▶ **Goal of the exercise**
Go through the records below from the first line and print each one exactly, stopping after the line that contains "pink rectangle: (153, 33)". Do not print pictures or anything past that line.
#####
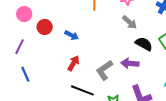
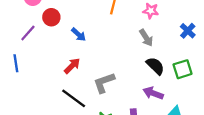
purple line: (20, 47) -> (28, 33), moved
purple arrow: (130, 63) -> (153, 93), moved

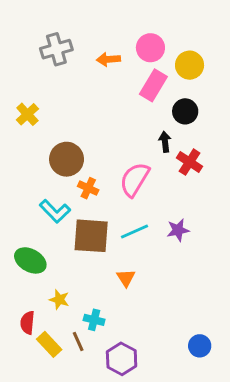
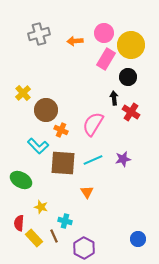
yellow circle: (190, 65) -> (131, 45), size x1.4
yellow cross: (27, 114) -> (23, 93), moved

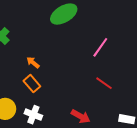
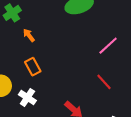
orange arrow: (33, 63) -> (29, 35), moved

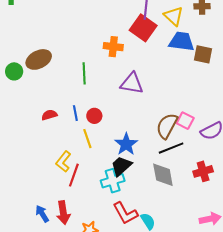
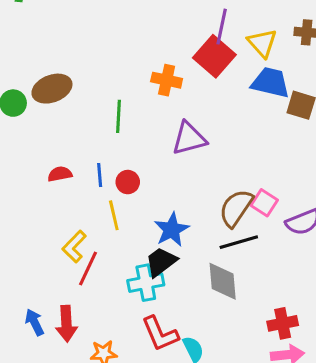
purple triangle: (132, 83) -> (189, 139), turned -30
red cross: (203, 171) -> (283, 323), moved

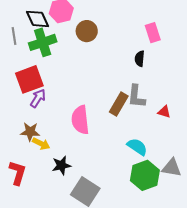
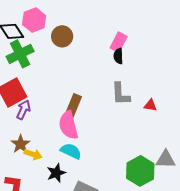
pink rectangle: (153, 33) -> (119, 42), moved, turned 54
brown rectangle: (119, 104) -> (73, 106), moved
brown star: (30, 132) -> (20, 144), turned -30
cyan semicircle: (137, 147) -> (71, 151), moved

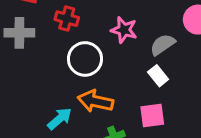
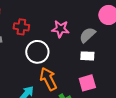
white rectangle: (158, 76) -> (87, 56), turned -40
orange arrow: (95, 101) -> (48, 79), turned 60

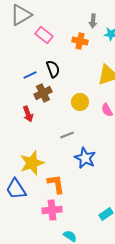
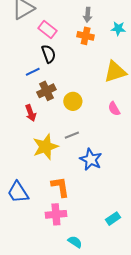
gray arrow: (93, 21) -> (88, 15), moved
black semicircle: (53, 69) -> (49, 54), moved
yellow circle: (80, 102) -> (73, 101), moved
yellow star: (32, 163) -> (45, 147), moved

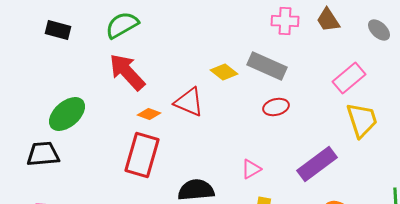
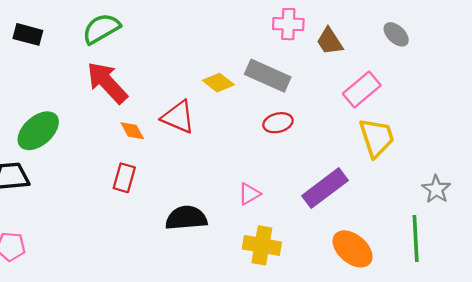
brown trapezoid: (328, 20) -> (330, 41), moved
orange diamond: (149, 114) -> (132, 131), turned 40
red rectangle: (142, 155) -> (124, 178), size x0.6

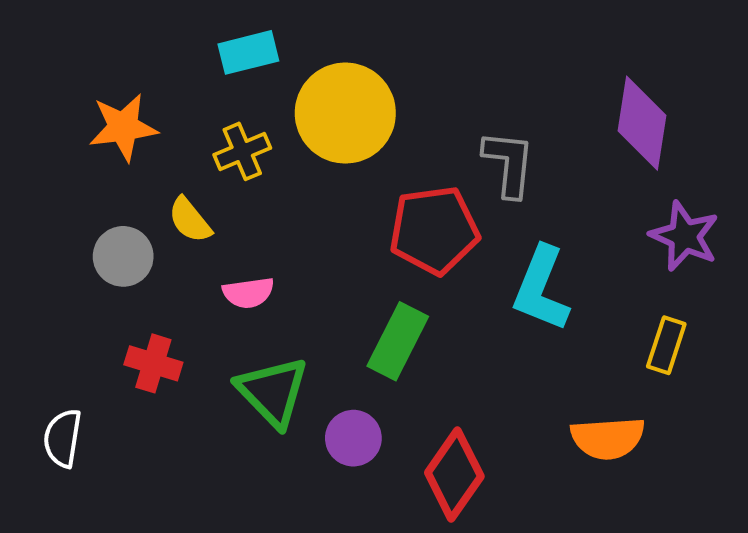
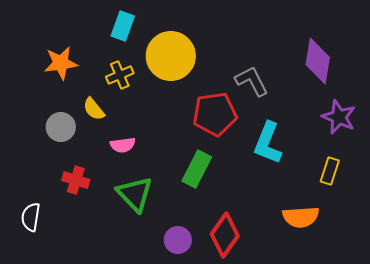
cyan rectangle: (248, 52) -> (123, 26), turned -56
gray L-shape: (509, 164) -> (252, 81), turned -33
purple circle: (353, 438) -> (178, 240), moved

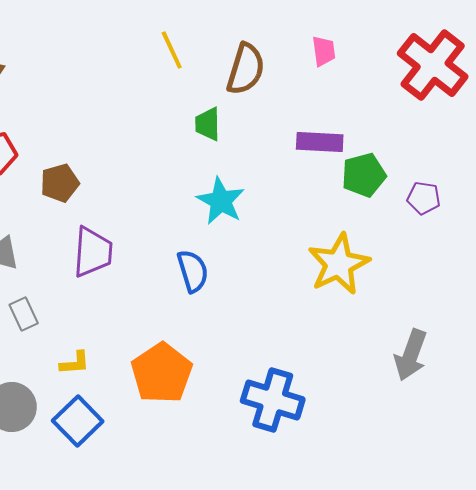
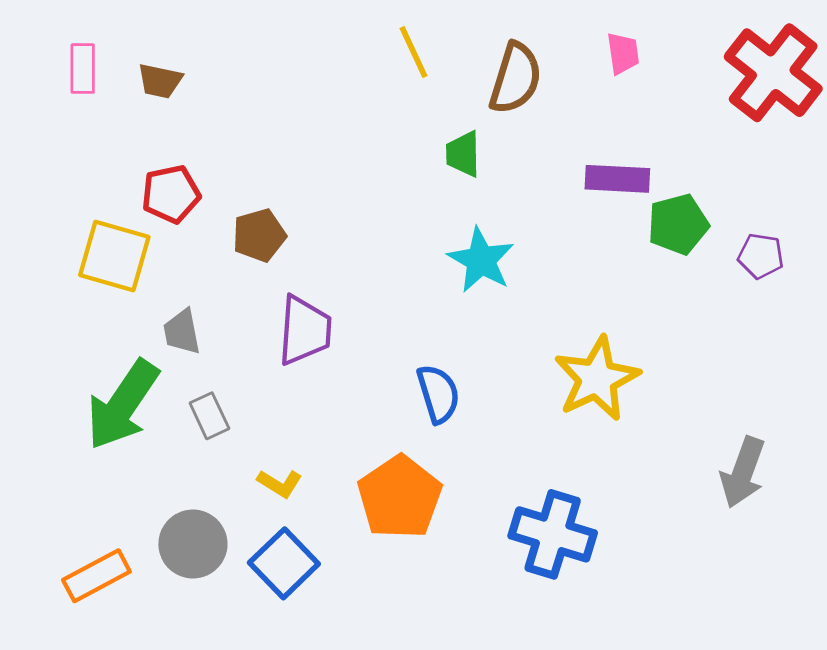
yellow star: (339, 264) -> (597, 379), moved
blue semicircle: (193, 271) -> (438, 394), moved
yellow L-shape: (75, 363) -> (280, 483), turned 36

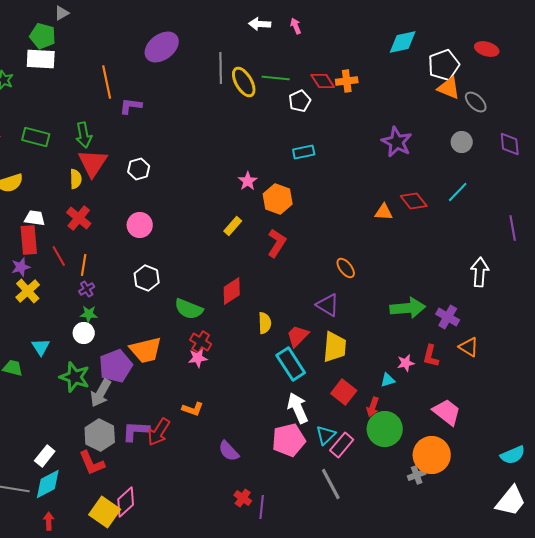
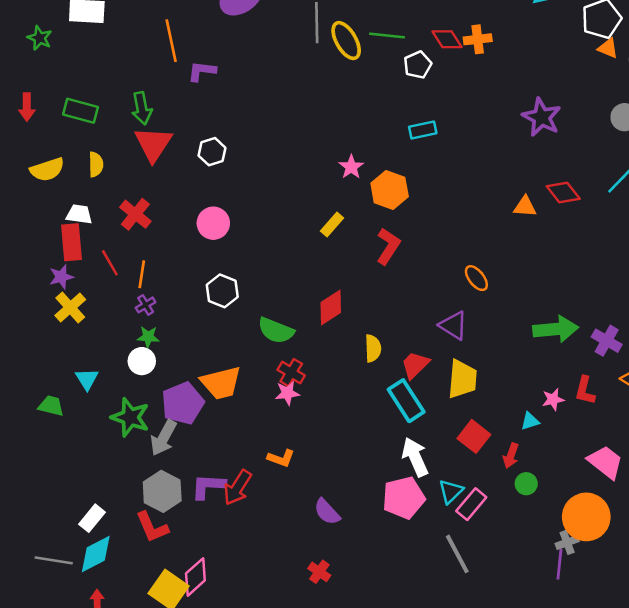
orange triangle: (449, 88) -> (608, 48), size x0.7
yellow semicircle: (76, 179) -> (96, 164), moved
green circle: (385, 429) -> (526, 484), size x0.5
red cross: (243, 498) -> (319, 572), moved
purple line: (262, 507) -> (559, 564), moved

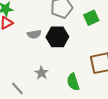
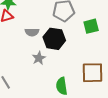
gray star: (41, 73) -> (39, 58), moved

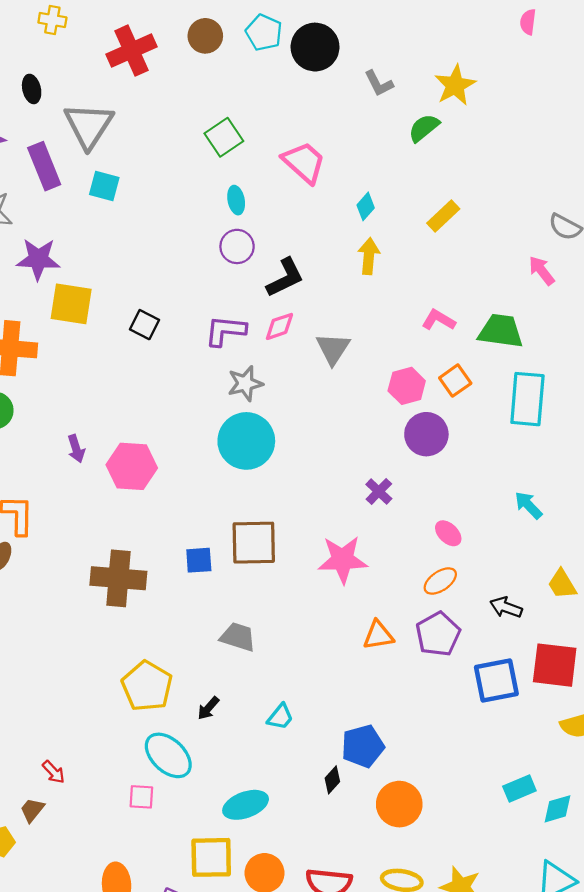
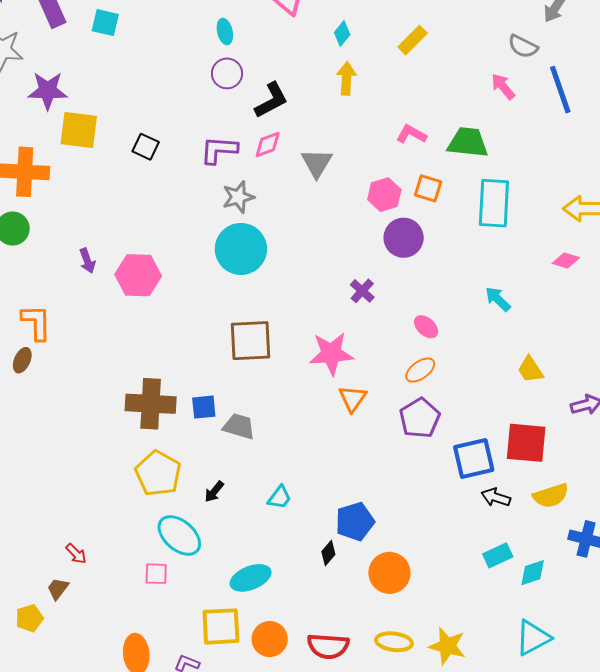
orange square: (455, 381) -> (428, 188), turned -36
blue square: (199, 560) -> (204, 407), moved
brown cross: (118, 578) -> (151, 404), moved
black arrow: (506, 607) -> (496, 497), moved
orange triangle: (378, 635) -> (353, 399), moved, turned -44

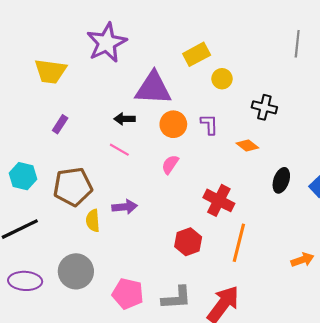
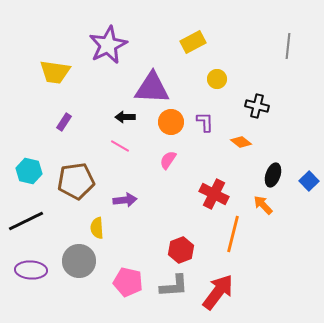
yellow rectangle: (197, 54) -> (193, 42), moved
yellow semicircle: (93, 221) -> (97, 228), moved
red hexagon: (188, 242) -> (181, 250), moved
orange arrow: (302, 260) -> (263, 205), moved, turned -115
#####
▶ **Response area**
purple line: (20, 47) -> (28, 33), moved
purple arrow: (130, 63) -> (153, 93), moved

yellow circle: (190, 65) -> (131, 45), size x1.4
yellow cross: (27, 114) -> (23, 93), moved

orange arrow: (33, 63) -> (29, 35), moved

purple triangle: (132, 83) -> (189, 139), turned -30
red cross: (203, 171) -> (283, 323), moved

pink rectangle: (153, 33) -> (119, 42), moved, turned 54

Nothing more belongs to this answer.